• _Work order_
Could you copy every entry exactly, dropping the pictures?

***** Input data

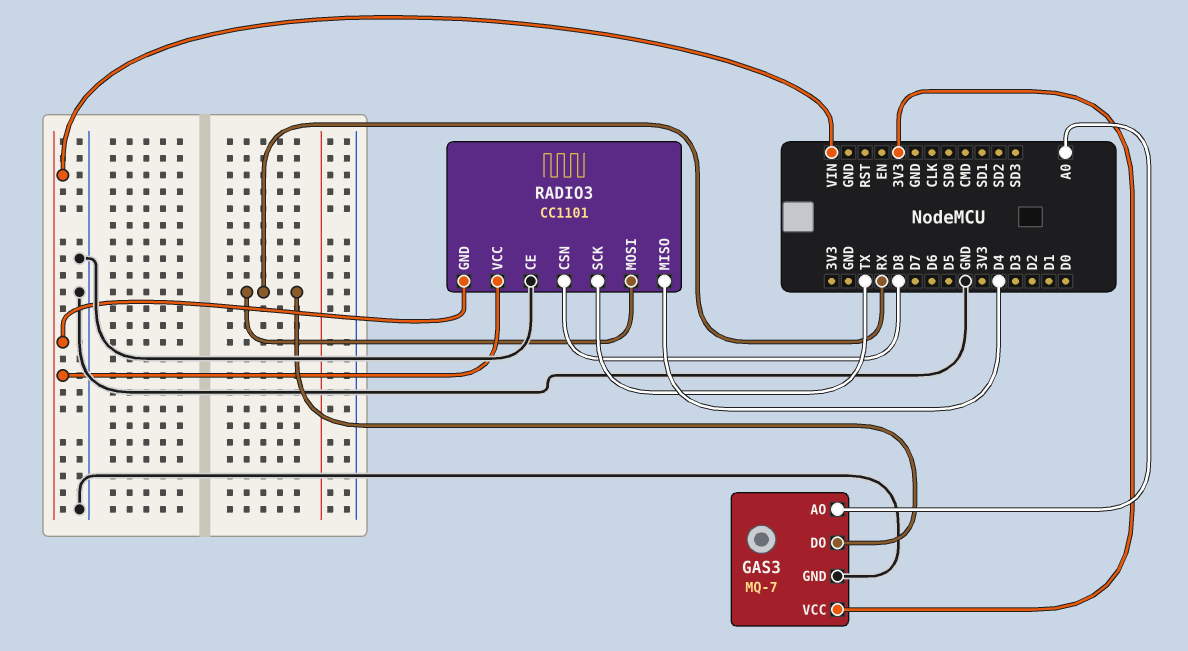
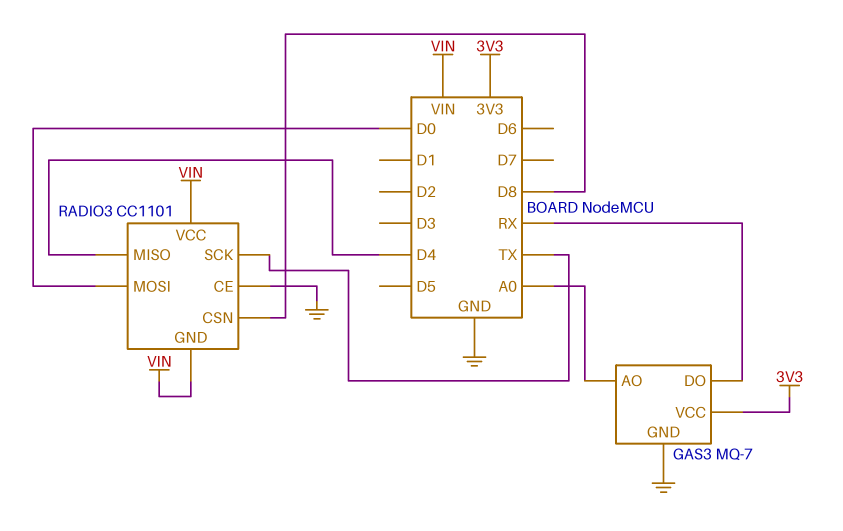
RADIO3 pin MOSI: RX -> D0

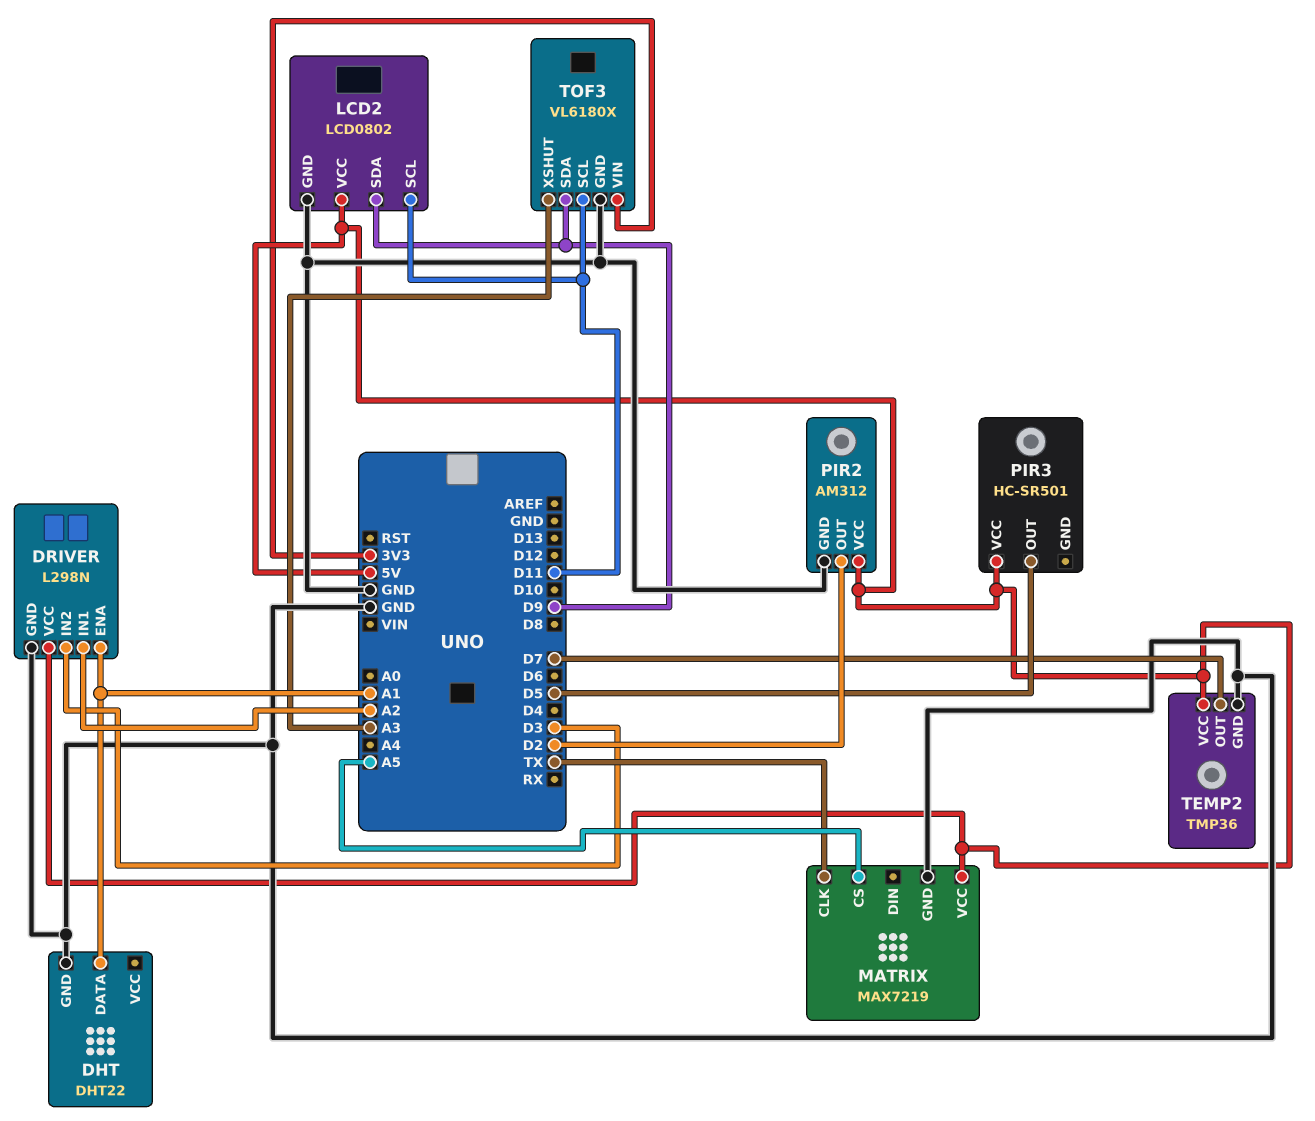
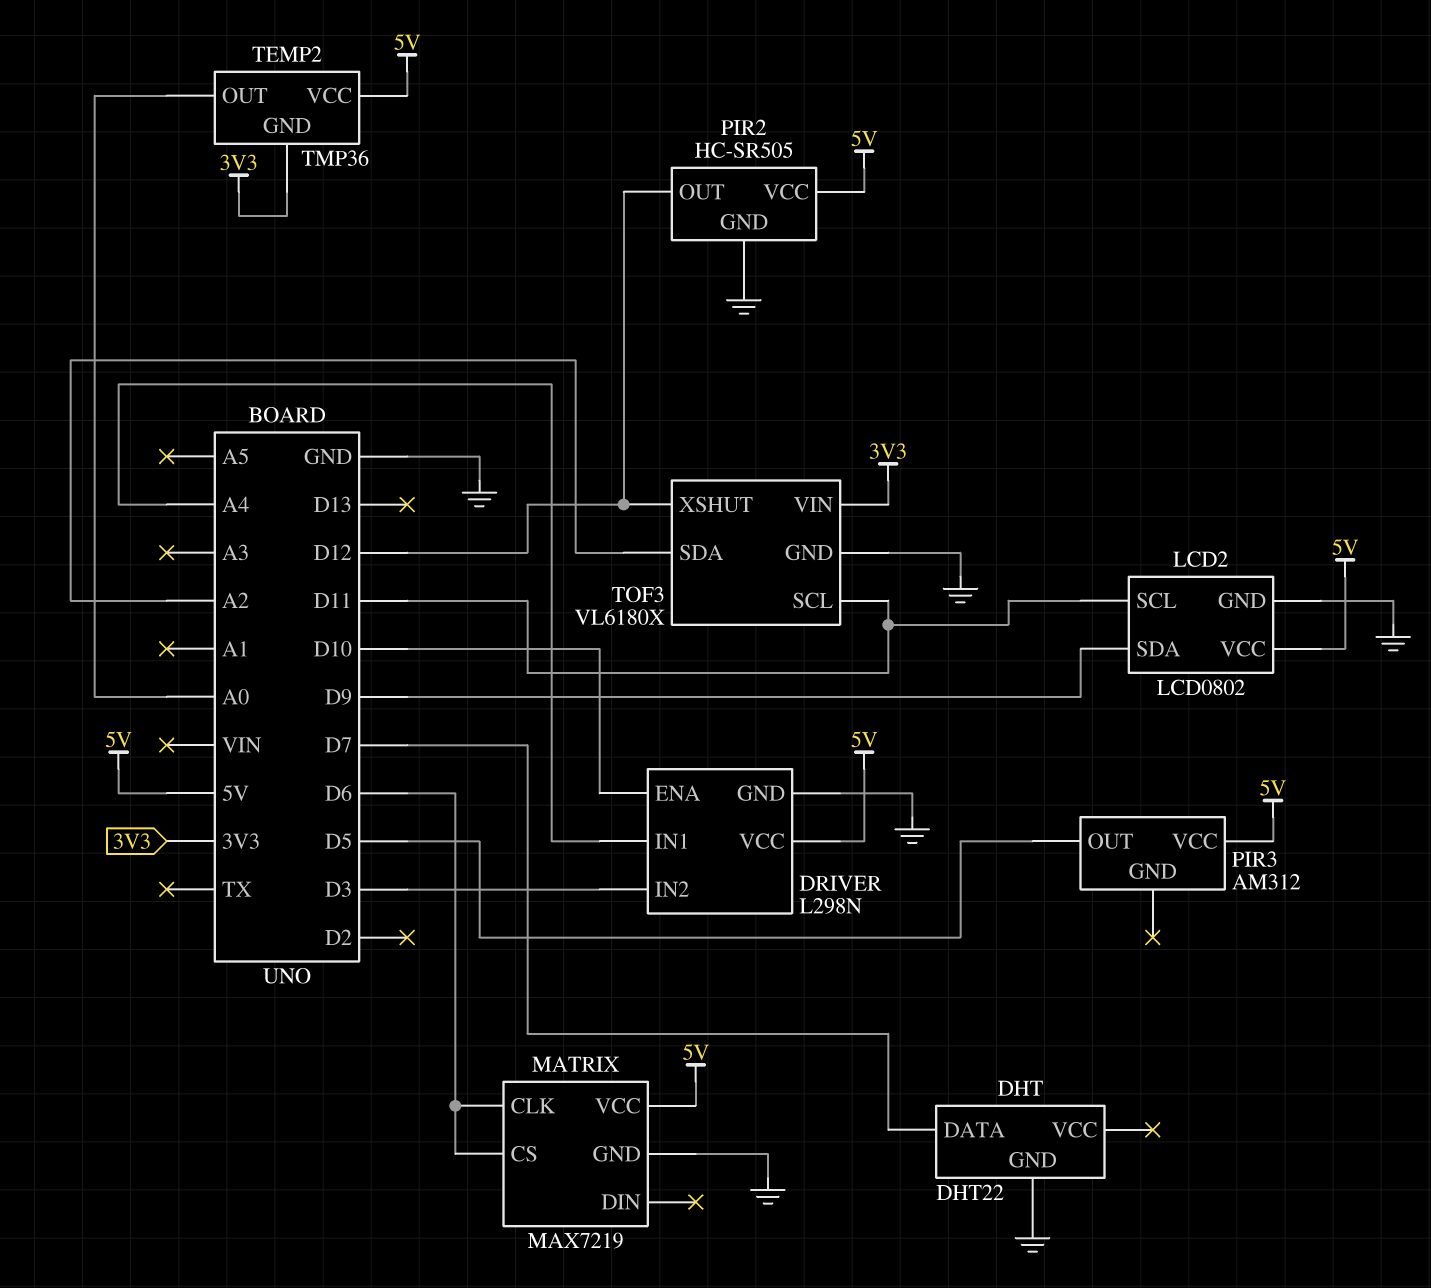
DHT pin DATA: A1 -> D7
DRIVER pin ENA: A1 -> D10
DRIVER pin IN1: A2 -> A4
MATRIX pin CLK: TX -> D6
MATRIX pin CS: A5 -> D6
PIR2: AM312 -> HC-SR505
PIR2 pin OUT: D2 -> D12
PIR3: HC-SR501 -> AM312
TEMP2 pin GND: GND -> 3V3
TEMP2 pin OUT: D7 -> A0
TOF3 pin SDA: D9 -> A2
TOF3 pin XSHUT: A3 -> D12

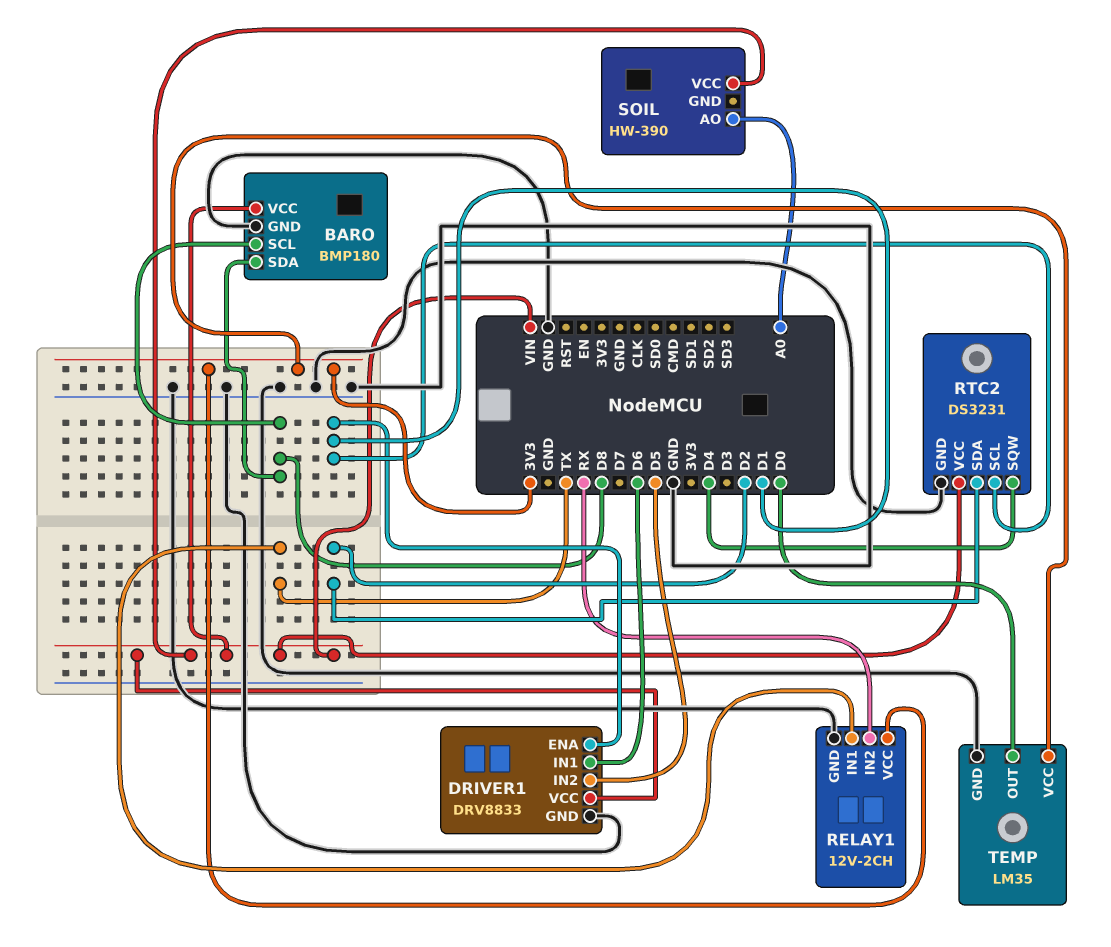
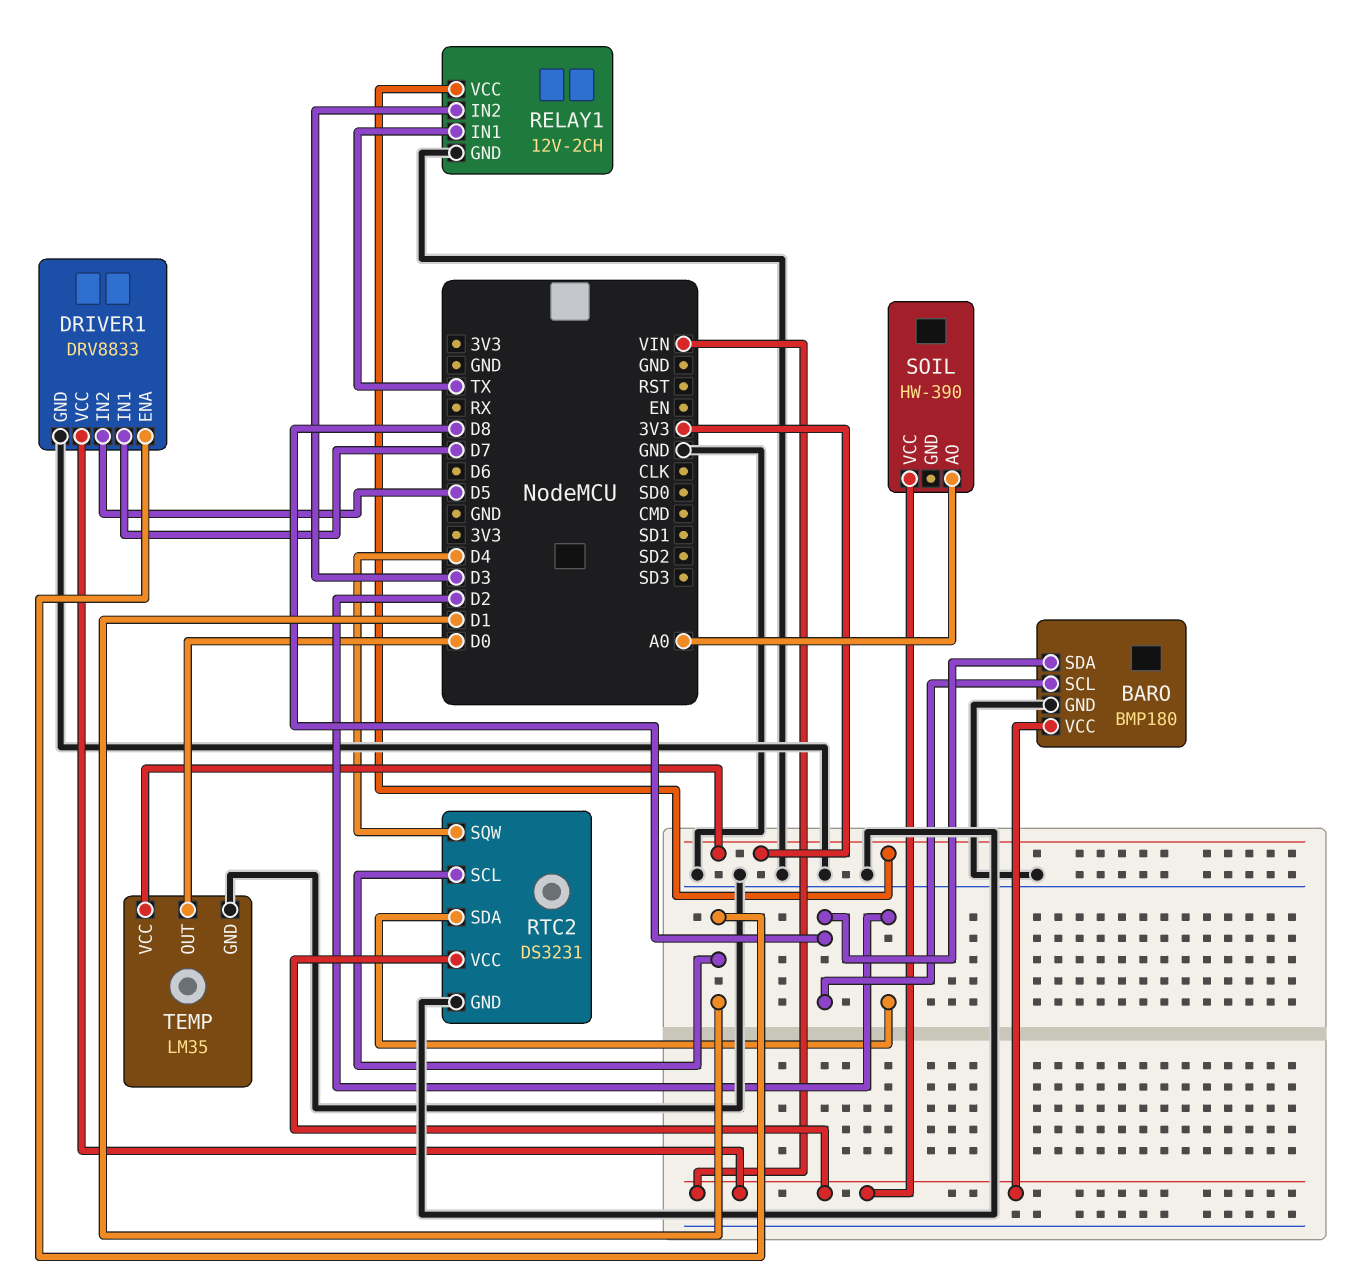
DRIVER1 pin IN1: D6 -> D7
RELAY1 pin IN2: RX -> D3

**********

• _Solution_
RADIO3 pin MOSI: RX -> D0

DHT pin DATA: A1 -> D7
DRIVER pin ENA: A1 -> D10
DRIVER pin IN1: A2 -> A4
MATRIX pin CLK: TX -> D6
MATRIX pin CS: A5 -> D6
PIR2: AM312 -> HC-SR505
PIR2 pin OUT: D2 -> D12
PIR3: HC-SR501 -> AM312
TEMP2 pin GND: GND -> 3V3
TEMP2 pin OUT: D7 -> A0
TOF3 pin SDA: D9 -> A2
TOF3 pin XSHUT: A3 -> D12

DRIVER1 pin IN1: D6 -> D7
RELAY1 pin IN2: RX -> D3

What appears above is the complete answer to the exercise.